=== RECORDS SHOWN ===

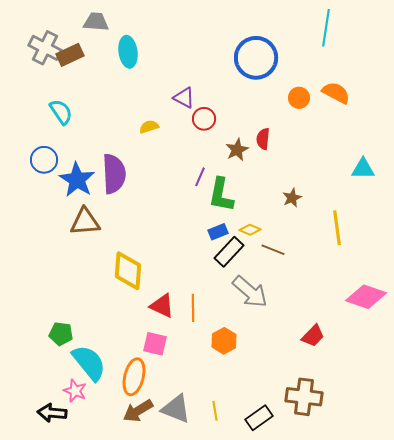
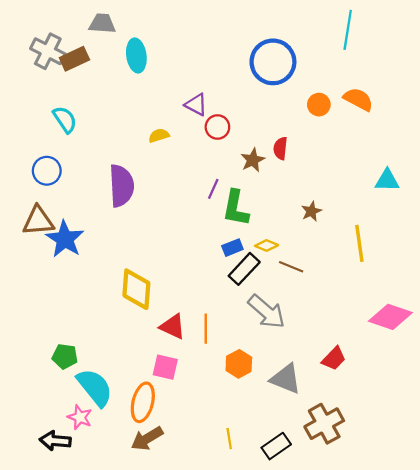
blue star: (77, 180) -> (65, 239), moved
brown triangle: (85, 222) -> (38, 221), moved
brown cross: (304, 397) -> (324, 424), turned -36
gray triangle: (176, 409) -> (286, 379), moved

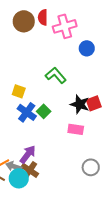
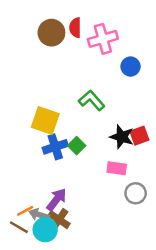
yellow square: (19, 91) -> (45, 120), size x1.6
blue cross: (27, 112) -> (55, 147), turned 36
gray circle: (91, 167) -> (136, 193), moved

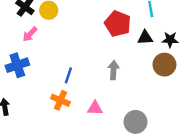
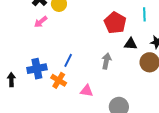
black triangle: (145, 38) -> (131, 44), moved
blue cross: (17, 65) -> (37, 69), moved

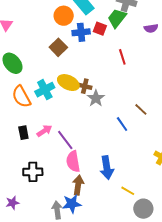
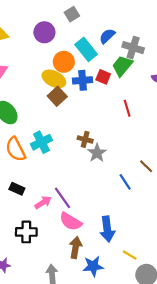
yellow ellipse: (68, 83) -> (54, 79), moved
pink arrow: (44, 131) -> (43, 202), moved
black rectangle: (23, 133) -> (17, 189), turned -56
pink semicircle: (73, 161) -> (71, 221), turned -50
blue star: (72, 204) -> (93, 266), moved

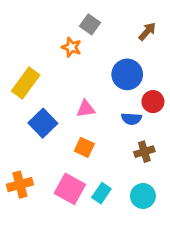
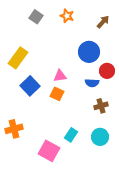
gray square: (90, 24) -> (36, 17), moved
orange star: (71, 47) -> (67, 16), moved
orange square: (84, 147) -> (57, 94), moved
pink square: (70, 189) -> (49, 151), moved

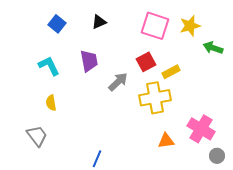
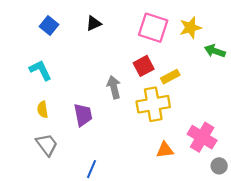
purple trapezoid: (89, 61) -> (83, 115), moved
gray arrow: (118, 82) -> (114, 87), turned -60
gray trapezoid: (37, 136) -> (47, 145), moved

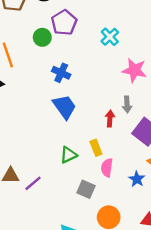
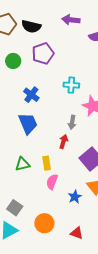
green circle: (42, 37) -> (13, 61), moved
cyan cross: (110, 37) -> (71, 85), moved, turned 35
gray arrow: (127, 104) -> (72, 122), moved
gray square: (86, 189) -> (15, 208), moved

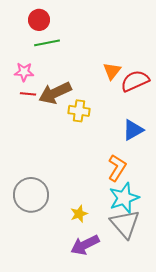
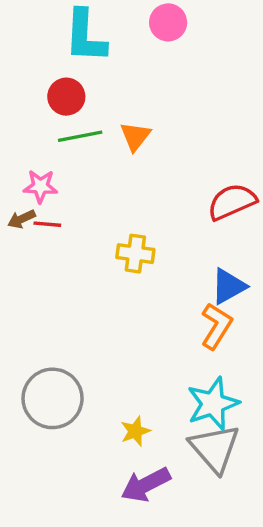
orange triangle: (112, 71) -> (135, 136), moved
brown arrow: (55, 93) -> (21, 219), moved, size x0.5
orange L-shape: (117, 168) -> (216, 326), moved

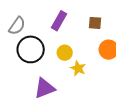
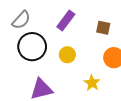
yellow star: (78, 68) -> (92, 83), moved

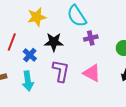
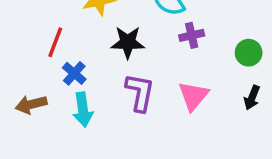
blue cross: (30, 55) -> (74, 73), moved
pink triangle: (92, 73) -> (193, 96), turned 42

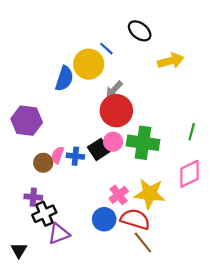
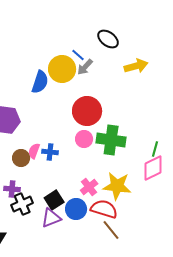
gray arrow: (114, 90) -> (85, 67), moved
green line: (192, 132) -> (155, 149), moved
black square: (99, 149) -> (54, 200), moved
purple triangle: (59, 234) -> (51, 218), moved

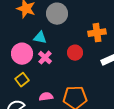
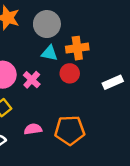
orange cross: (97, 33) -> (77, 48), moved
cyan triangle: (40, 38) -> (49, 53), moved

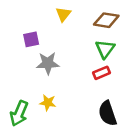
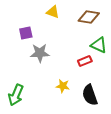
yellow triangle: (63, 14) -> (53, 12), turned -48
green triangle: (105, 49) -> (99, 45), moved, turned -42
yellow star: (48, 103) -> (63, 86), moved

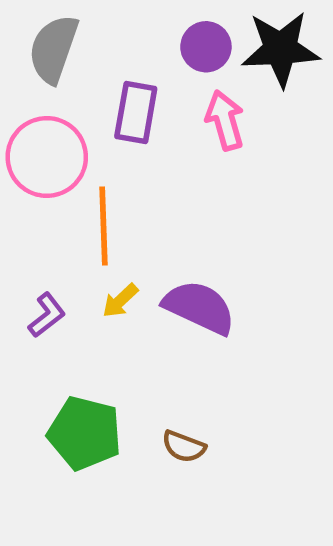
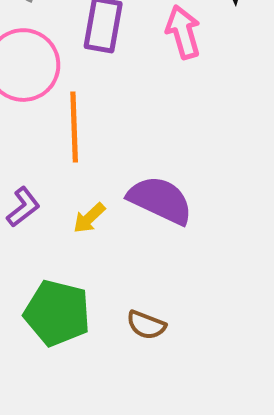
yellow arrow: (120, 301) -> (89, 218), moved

===

== ASSIGNMENT ==
Above are records with pictures. Reproduce exactly only the lines from the line with "cyan cross: (110, 37)" through the line with "blue cross: (30, 55) -> (74, 73), moved", both ends included, and leave the pictures out.

== ANSWER SECTION ==
cyan cross: (110, 37) -> (71, 85), moved, turned 35
gray arrow: (127, 104) -> (72, 122), moved
gray square: (86, 189) -> (15, 208), moved

orange triangle: (112, 71) -> (135, 136), moved
brown arrow: (55, 93) -> (21, 219), moved, size x0.5
orange L-shape: (117, 168) -> (216, 326), moved

yellow star: (78, 68) -> (92, 83), moved

blue cross: (30, 55) -> (74, 73), moved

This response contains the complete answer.